Task statement
Reproduce the line containing "LUX3 pin SDA: D2 -> none" and every line after it through the end of the records. Include nothing else.

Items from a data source

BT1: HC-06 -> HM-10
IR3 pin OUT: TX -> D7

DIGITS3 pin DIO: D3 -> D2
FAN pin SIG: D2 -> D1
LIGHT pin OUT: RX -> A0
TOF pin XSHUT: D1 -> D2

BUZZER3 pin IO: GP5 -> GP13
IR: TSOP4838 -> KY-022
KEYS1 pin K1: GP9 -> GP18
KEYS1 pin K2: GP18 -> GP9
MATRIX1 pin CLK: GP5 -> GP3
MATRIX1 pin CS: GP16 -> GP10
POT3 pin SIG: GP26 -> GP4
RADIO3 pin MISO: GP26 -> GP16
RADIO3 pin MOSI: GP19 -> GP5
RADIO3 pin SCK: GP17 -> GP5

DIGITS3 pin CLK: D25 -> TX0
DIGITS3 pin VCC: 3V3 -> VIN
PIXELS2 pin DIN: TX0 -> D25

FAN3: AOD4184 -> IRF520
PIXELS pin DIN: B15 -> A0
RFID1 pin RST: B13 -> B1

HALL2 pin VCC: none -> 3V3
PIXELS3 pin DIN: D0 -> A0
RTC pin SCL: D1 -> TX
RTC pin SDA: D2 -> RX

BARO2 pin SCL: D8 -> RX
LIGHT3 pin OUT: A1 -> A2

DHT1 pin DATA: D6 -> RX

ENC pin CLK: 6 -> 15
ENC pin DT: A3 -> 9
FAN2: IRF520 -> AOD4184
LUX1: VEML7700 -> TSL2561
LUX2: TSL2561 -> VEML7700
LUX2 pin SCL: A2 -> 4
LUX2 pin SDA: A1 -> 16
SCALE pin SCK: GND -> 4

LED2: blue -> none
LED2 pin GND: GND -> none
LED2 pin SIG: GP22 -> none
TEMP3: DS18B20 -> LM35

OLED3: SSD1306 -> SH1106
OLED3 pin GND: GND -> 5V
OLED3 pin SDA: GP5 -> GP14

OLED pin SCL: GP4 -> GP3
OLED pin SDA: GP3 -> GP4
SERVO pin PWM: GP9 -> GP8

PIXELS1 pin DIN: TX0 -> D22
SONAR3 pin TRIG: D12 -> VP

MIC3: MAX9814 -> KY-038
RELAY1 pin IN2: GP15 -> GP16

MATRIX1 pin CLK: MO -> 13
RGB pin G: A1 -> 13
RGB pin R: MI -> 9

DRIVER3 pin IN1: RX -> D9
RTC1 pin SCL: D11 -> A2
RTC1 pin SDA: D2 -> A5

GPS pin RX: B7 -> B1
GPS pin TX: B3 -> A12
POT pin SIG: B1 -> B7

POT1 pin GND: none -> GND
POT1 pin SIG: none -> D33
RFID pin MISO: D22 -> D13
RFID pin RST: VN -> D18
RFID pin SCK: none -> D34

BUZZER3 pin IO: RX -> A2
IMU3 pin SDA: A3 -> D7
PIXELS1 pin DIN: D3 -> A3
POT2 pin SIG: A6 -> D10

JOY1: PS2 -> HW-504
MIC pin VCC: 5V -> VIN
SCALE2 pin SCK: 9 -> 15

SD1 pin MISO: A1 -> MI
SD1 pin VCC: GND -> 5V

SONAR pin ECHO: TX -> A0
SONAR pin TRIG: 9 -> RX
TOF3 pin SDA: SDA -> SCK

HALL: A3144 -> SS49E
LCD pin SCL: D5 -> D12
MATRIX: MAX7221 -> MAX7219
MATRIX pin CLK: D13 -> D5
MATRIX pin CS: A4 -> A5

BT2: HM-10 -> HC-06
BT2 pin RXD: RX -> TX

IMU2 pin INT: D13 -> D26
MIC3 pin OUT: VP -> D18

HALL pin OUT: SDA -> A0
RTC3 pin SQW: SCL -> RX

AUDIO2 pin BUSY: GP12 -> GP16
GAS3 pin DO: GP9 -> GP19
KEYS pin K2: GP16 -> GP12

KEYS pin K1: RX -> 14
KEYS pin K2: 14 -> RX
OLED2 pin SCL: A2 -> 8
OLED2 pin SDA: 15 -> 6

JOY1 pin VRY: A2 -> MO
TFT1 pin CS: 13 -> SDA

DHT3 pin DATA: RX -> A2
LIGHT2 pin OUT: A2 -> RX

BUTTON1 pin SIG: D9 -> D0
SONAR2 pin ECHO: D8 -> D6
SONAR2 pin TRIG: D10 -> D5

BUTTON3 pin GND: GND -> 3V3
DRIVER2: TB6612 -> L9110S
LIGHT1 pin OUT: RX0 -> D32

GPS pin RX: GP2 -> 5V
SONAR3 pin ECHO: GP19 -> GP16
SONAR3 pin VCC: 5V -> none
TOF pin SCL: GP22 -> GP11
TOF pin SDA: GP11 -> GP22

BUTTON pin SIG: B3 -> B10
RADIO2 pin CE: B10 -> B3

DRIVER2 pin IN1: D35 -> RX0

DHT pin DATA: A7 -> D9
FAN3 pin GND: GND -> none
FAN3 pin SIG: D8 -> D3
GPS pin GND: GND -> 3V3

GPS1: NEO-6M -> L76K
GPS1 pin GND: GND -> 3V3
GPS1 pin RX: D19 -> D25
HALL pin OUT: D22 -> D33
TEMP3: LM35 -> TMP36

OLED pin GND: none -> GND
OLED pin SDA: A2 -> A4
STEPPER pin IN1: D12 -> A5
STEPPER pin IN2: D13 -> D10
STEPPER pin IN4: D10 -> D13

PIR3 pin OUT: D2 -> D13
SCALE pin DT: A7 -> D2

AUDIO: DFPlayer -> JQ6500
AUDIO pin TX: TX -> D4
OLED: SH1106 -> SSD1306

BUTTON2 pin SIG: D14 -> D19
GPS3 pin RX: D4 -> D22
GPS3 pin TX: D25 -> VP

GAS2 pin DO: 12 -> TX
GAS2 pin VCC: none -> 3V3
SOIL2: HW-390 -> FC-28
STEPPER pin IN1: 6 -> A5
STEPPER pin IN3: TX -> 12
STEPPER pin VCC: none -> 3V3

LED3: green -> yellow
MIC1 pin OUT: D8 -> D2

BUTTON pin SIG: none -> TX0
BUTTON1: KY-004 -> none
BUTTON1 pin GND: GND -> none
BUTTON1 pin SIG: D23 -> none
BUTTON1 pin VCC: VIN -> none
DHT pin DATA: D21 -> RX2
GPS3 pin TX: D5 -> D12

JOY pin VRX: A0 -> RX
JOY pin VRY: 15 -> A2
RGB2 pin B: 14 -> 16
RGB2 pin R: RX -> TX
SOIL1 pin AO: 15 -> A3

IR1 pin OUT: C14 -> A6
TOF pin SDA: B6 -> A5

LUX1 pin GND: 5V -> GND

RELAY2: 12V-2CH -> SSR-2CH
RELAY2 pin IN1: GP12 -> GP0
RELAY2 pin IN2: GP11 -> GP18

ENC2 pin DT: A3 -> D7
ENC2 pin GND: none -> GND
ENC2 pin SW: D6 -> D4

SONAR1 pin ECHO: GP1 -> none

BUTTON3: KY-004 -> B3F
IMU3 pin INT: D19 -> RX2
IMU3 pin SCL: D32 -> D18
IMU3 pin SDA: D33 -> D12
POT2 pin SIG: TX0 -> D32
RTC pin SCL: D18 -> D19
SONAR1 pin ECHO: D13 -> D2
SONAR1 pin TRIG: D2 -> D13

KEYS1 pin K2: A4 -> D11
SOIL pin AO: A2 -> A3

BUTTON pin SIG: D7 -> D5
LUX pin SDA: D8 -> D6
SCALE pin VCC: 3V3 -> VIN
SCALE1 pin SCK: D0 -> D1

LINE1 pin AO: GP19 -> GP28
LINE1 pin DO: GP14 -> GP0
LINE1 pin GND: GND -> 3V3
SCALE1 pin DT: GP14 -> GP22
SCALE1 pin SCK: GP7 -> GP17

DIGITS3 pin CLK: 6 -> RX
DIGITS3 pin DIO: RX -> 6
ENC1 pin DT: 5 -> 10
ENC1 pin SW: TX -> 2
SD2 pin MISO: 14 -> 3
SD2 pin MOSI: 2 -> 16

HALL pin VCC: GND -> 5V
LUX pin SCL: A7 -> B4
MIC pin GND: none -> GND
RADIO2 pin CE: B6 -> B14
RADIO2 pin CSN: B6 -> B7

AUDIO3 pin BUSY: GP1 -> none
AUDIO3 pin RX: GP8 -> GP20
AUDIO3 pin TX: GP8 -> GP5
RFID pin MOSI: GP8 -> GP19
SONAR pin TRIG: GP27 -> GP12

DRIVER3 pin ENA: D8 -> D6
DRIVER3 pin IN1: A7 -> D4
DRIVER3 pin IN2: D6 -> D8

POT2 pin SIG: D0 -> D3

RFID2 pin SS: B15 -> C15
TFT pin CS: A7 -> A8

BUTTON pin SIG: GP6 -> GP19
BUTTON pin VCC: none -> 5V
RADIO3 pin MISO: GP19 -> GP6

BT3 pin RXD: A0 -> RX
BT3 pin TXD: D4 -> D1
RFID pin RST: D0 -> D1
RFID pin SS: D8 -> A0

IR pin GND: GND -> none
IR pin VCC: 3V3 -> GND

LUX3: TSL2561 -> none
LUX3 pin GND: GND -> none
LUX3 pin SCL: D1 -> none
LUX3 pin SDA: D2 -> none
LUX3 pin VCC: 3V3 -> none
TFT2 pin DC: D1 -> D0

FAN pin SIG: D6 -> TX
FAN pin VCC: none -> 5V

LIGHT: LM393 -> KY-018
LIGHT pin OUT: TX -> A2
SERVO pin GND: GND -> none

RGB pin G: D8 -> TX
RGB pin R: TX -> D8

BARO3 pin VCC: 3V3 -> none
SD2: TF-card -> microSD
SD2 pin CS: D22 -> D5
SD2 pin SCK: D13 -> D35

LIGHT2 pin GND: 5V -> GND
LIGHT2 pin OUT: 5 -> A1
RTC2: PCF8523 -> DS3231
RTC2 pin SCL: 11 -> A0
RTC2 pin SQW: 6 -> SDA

Task solution
LUX3 pin SDA: D2 -> none
LUX3 pin VCC: 3V3 -> none
TFT2 pin DC: D1 -> D0

FAN pin SIG: D6 -> TX
FAN pin VCC: none -> 5V

LIGHT: LM393 -> KY-018
LIGHT pin OUT: TX -> A2
SERVO pin GND: GND -> none

RGB pin G: D8 -> TX
RGB pin R: TX -> D8

BARO3 pin VCC: 3V3 -> none
SD2: TF-card -> microSD
SD2 pin CS: D22 -> D5
SD2 pin SCK: D13 -> D35

LIGHT2 pin GND: 5V -> GND
LIGHT2 pin OUT: 5 -> A1
RTC2: PCF8523 -> DS3231
RTC2 pin SCL: 11 -> A0
RTC2 pin SQW: 6 -> SDA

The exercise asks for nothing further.